*** EXERCISE DATA Section Begins ***
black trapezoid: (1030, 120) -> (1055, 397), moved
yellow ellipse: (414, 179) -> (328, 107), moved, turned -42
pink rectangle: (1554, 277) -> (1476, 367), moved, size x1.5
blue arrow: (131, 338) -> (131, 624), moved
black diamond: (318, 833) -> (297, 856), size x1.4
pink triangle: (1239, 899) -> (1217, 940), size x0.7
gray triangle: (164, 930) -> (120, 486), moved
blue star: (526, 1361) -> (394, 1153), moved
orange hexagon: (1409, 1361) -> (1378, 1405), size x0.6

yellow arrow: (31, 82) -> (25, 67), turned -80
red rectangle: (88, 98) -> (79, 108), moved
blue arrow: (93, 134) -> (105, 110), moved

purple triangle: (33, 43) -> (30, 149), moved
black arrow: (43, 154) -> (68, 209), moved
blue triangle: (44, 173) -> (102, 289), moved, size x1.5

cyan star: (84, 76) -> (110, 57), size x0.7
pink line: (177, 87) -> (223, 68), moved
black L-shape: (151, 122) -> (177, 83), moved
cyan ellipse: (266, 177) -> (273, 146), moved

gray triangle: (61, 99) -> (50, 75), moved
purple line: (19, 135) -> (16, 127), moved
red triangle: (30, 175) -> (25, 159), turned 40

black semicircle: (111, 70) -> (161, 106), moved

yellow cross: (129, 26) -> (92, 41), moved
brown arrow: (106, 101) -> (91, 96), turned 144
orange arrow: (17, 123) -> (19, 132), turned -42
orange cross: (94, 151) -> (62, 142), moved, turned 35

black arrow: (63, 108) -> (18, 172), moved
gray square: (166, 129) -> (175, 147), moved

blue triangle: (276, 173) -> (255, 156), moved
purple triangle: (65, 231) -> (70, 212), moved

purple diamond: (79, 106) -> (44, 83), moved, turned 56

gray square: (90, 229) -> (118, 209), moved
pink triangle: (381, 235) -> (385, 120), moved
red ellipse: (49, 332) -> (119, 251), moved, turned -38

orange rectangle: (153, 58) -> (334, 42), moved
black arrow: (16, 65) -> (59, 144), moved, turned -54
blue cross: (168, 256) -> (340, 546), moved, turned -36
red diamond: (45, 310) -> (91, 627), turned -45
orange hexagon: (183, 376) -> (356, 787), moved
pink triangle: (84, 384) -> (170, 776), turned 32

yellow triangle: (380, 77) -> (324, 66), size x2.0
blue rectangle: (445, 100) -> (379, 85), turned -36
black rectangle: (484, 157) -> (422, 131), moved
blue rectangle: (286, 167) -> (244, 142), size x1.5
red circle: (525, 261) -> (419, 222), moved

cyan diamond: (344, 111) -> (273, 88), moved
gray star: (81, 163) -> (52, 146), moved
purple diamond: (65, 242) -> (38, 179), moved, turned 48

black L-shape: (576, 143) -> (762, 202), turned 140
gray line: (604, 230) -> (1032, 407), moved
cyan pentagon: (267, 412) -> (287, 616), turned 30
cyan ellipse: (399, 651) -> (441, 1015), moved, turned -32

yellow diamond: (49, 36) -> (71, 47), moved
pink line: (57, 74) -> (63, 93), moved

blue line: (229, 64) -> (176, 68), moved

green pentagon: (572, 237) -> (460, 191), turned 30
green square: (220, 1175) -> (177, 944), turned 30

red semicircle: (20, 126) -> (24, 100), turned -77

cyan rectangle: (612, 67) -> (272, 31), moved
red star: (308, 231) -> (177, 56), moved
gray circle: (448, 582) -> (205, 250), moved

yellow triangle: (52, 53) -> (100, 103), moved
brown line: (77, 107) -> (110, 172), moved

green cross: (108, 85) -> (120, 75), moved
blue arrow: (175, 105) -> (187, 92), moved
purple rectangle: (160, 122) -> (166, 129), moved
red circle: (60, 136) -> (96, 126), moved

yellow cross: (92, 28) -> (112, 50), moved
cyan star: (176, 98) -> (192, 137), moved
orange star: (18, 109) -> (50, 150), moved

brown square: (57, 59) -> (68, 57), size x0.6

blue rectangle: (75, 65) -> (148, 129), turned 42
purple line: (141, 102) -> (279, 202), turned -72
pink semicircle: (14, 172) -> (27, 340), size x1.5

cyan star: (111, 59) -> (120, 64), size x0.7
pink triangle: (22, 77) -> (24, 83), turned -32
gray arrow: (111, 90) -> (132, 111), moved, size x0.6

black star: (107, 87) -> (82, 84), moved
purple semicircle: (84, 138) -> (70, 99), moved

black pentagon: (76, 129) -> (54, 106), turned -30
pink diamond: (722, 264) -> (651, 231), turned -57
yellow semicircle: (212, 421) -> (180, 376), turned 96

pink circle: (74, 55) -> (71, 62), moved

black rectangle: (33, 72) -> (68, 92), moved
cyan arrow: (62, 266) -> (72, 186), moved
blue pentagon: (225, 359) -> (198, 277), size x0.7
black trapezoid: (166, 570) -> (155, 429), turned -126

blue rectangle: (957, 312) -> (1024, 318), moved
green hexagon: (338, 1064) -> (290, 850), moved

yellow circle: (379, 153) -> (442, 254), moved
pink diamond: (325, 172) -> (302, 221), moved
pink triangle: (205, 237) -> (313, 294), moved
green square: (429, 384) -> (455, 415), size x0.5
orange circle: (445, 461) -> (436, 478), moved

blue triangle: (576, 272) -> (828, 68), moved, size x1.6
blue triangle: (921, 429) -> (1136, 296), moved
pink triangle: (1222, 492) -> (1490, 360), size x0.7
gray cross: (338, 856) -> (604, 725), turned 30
*** EXERCISE DATA Section Ends ***
> [ACTIVITY]
Reprint exactly the lines above that start at the one with "black diamond: (318, 833)" and end at the one with "brown arrow: (106, 101)", keeping both and adding none.

> [OUTPUT BELOW]
black diamond: (318, 833) -> (297, 856), size x1.4
pink triangle: (1239, 899) -> (1217, 940), size x0.7
gray triangle: (164, 930) -> (120, 486), moved
blue star: (526, 1361) -> (394, 1153), moved
orange hexagon: (1409, 1361) -> (1378, 1405), size x0.6

yellow arrow: (31, 82) -> (25, 67), turned -80
red rectangle: (88, 98) -> (79, 108), moved
blue arrow: (93, 134) -> (105, 110), moved

purple triangle: (33, 43) -> (30, 149), moved
black arrow: (43, 154) -> (68, 209), moved
blue triangle: (44, 173) -> (102, 289), moved, size x1.5

cyan star: (84, 76) -> (110, 57), size x0.7
pink line: (177, 87) -> (223, 68), moved
black L-shape: (151, 122) -> (177, 83), moved
cyan ellipse: (266, 177) -> (273, 146), moved

gray triangle: (61, 99) -> (50, 75), moved
purple line: (19, 135) -> (16, 127), moved
red triangle: (30, 175) -> (25, 159), turned 40

black semicircle: (111, 70) -> (161, 106), moved

yellow cross: (129, 26) -> (92, 41), moved
brown arrow: (106, 101) -> (91, 96), turned 144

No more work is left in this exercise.